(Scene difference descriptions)
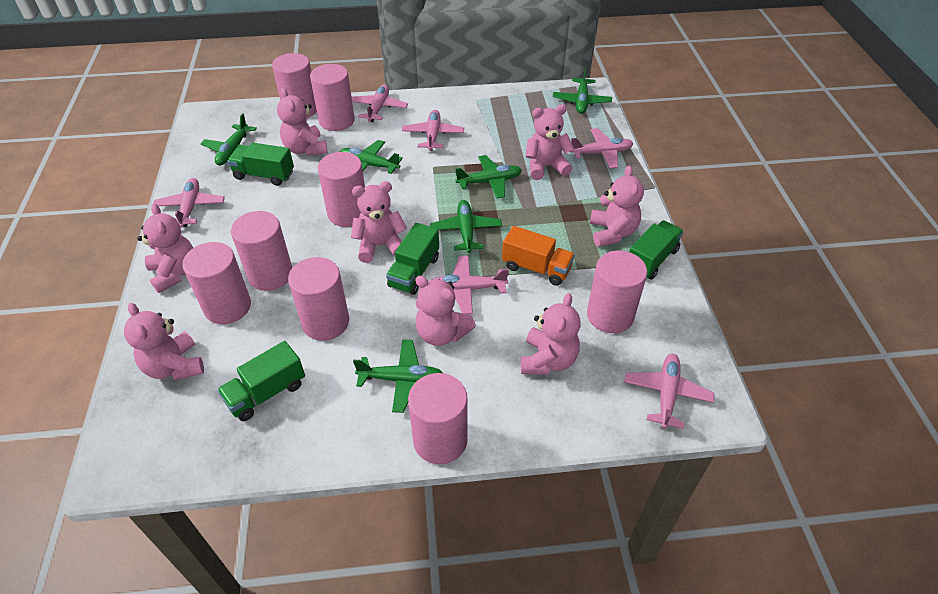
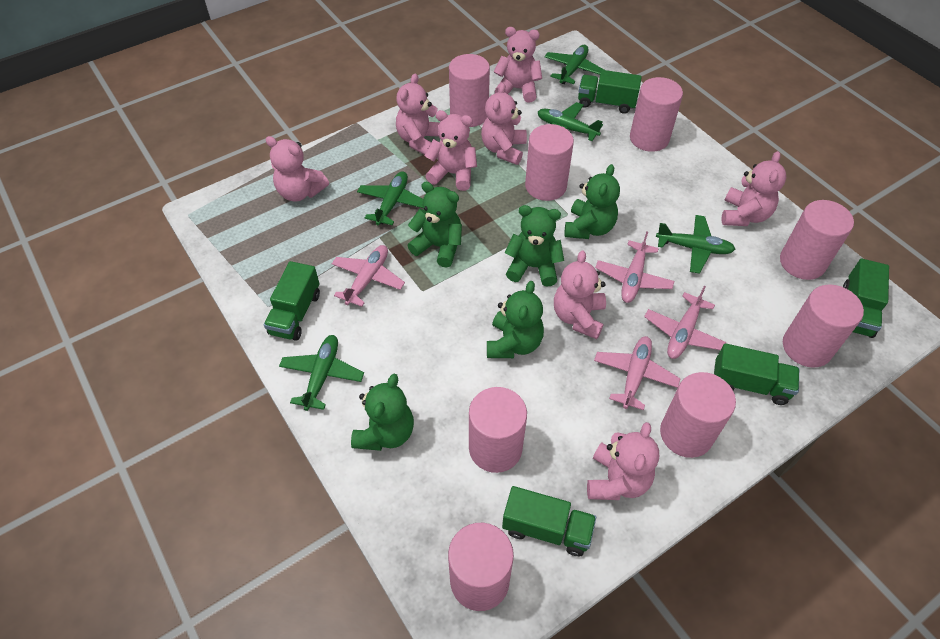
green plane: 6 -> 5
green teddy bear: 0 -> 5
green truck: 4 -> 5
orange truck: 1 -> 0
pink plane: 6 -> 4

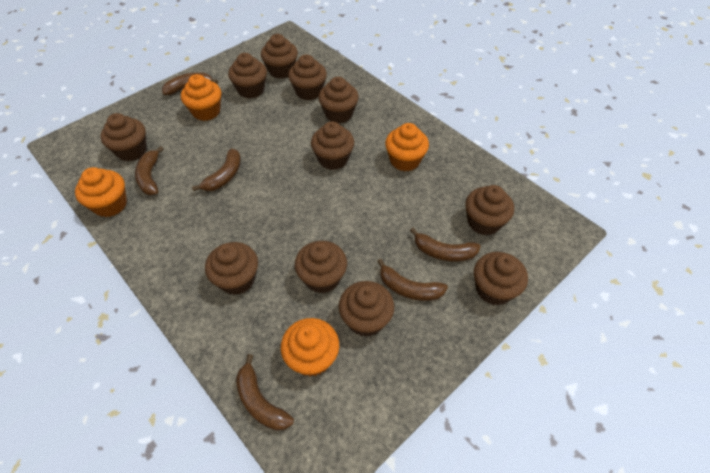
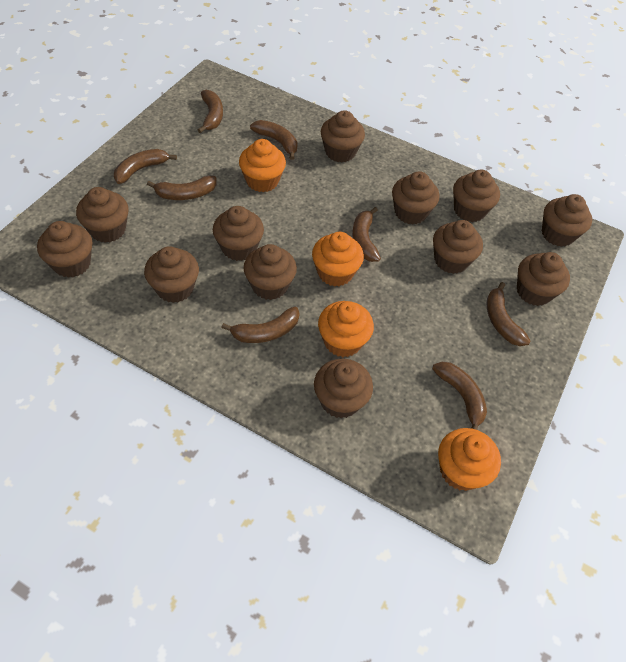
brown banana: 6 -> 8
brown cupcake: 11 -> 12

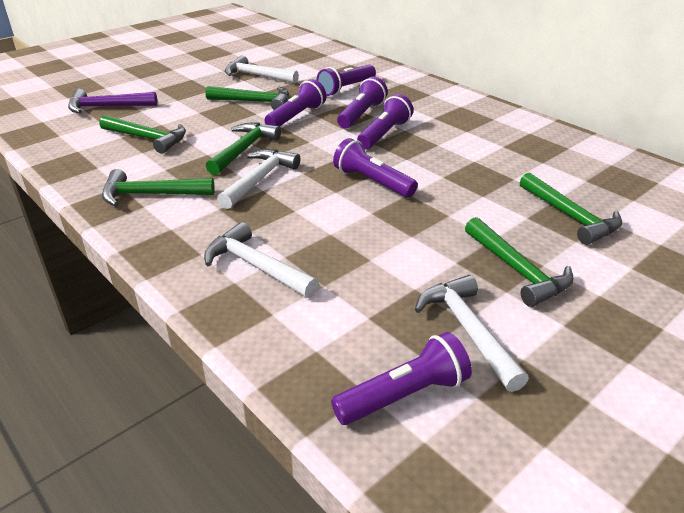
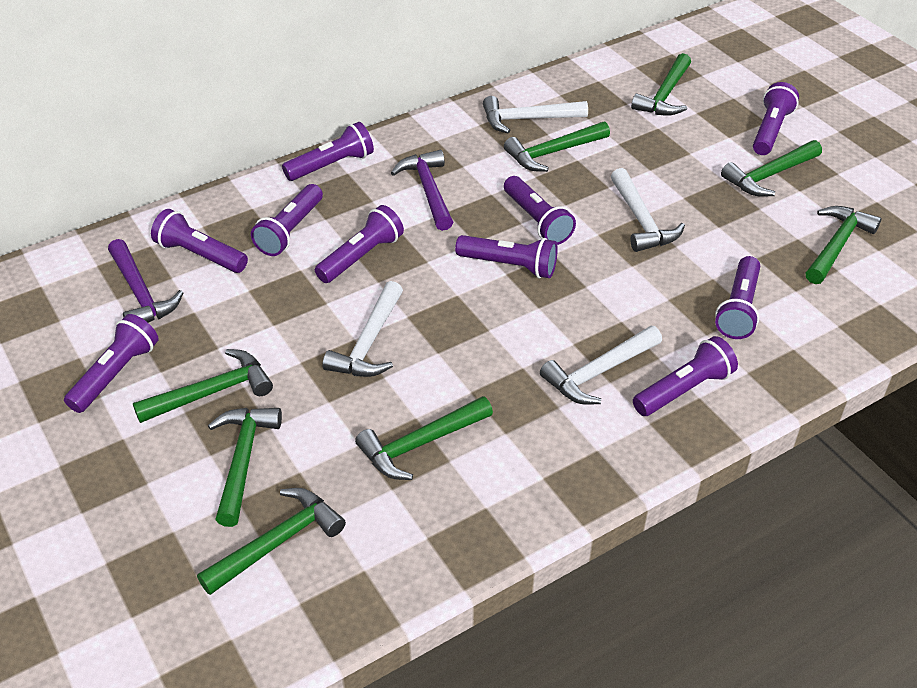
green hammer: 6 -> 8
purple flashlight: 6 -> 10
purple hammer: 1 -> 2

• _Your instructions_: From the line with "green teddy bear: 0 -> 5" down to the last line of the records above, restate each line verbatim, passing over any picture.

• _Your solution_:
green teddy bear: 0 -> 5
green truck: 4 -> 5
orange truck: 1 -> 0
pink plane: 6 -> 4

brown banana: 6 -> 8
brown cupcake: 11 -> 12

green hammer: 6 -> 8
purple flashlight: 6 -> 10
purple hammer: 1 -> 2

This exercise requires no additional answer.